* Task details *
Look below for the line that contains "Target: 'adipose tissue'.", then quote it and all the lines after it, exactly, with the pictures left out.

* Recorded data *
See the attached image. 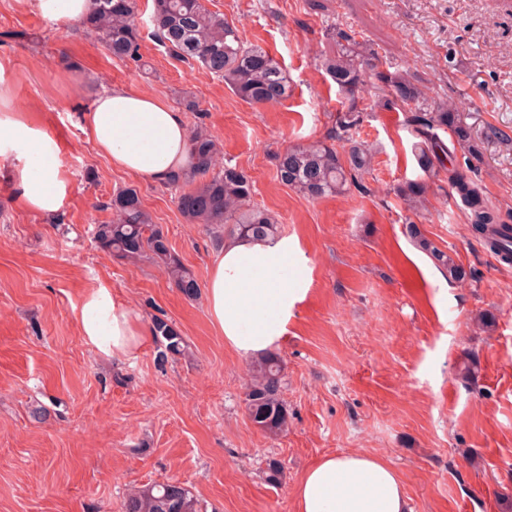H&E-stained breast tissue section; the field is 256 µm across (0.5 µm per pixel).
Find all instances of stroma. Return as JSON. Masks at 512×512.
I'll return each instance as SVG.
<instances>
[{
  "mask_svg": "<svg viewBox=\"0 0 512 512\" xmlns=\"http://www.w3.org/2000/svg\"><path fill=\"white\" fill-rule=\"evenodd\" d=\"M204 4L280 62L287 100L249 105L199 63L171 56L152 36V0H140L136 63L113 58L82 23L0 0V61L16 76V103L56 140L70 181L49 221L0 180V512H122L131 490L166 480L188 487L203 512H295L303 472L348 452L387 461L413 512H512V264L486 251L445 182L430 181L424 214L407 210L394 189L418 173L413 138L402 113L371 97L360 102V137L377 150L365 191L308 200L280 182L273 160L323 139L341 107L316 66L333 26L413 66L431 97L463 102L475 127L512 135V0ZM115 86L157 96L213 135L309 259L310 291L276 351L283 436L250 422V361L225 345L204 297L186 299L150 260H117L93 242L113 195L133 188L198 282L218 249L185 222L179 188L120 172L96 152L80 116ZM187 97L197 111H185ZM480 178L512 210V147L489 145ZM411 221L472 280L443 286L406 235ZM101 285L140 318L132 355L103 360L81 335L77 307ZM157 317L184 336V356H162ZM270 458L284 468L276 485L263 476Z\"/></svg>",
  "mask_w": 512,
  "mask_h": 512,
  "instance_id": "obj_1",
  "label": "stroma"
}]
</instances>
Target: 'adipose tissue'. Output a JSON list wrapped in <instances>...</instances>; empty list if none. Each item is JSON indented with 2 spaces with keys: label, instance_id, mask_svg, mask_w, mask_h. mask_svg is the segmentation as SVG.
Returning a JSON list of instances; mask_svg holds the SVG:
<instances>
[{
  "label": "adipose tissue",
  "instance_id": "ef3b65f1",
  "mask_svg": "<svg viewBox=\"0 0 512 512\" xmlns=\"http://www.w3.org/2000/svg\"><path fill=\"white\" fill-rule=\"evenodd\" d=\"M15 75L0 62V178L22 207L55 219L70 186L59 149L46 128L15 101ZM97 152L113 168L162 183L186 169L188 130L183 115L164 100L125 87L97 94L82 114ZM310 285L308 259L296 238H227L206 282L209 316L227 346L262 358L285 339L287 326ZM84 340L105 359L140 345L137 317L106 286L78 307ZM295 512H411L402 480L383 459L361 453L328 455L308 467L294 491Z\"/></svg>",
  "mask_w": 512,
  "mask_h": 512
}]
</instances>
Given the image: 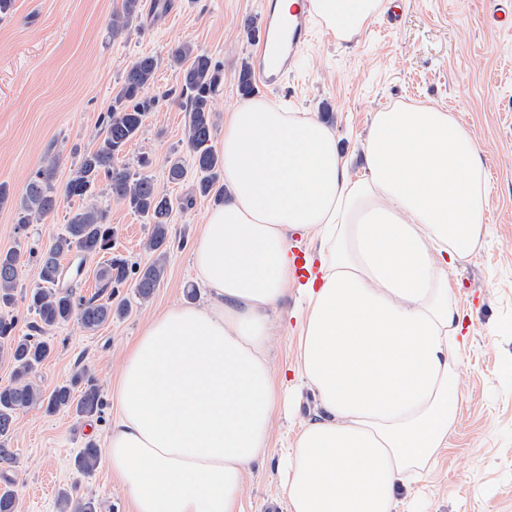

* Written answer *
Target: 'adipose tissue'. Output a JSON list wrapped in <instances>...</instances>; empty list if none. Each item is JSON indented with 2 spaces with keys: label, instance_id, mask_svg, mask_w, mask_h. mask_svg is the segmentation as SVG.
Returning a JSON list of instances; mask_svg holds the SVG:
<instances>
[{
  "label": "adipose tissue",
  "instance_id": "ef3b65f1",
  "mask_svg": "<svg viewBox=\"0 0 512 512\" xmlns=\"http://www.w3.org/2000/svg\"><path fill=\"white\" fill-rule=\"evenodd\" d=\"M15 75L0 62V178L22 207L55 219L70 186L59 149L46 128L15 101ZM97 152L113 168L162 183L186 169L188 130L183 115L164 100L125 87L97 94L82 114ZM310 285L308 259L296 238H227L206 282L209 316L227 346L262 358L285 339L287 326ZM84 340L105 359L140 345L137 317L106 286L78 307ZM295 512H411L402 480L383 459L361 453L328 455L308 467L294 491Z\"/></svg>",
  "mask_w": 512,
  "mask_h": 512
}]
</instances>
Given the image: 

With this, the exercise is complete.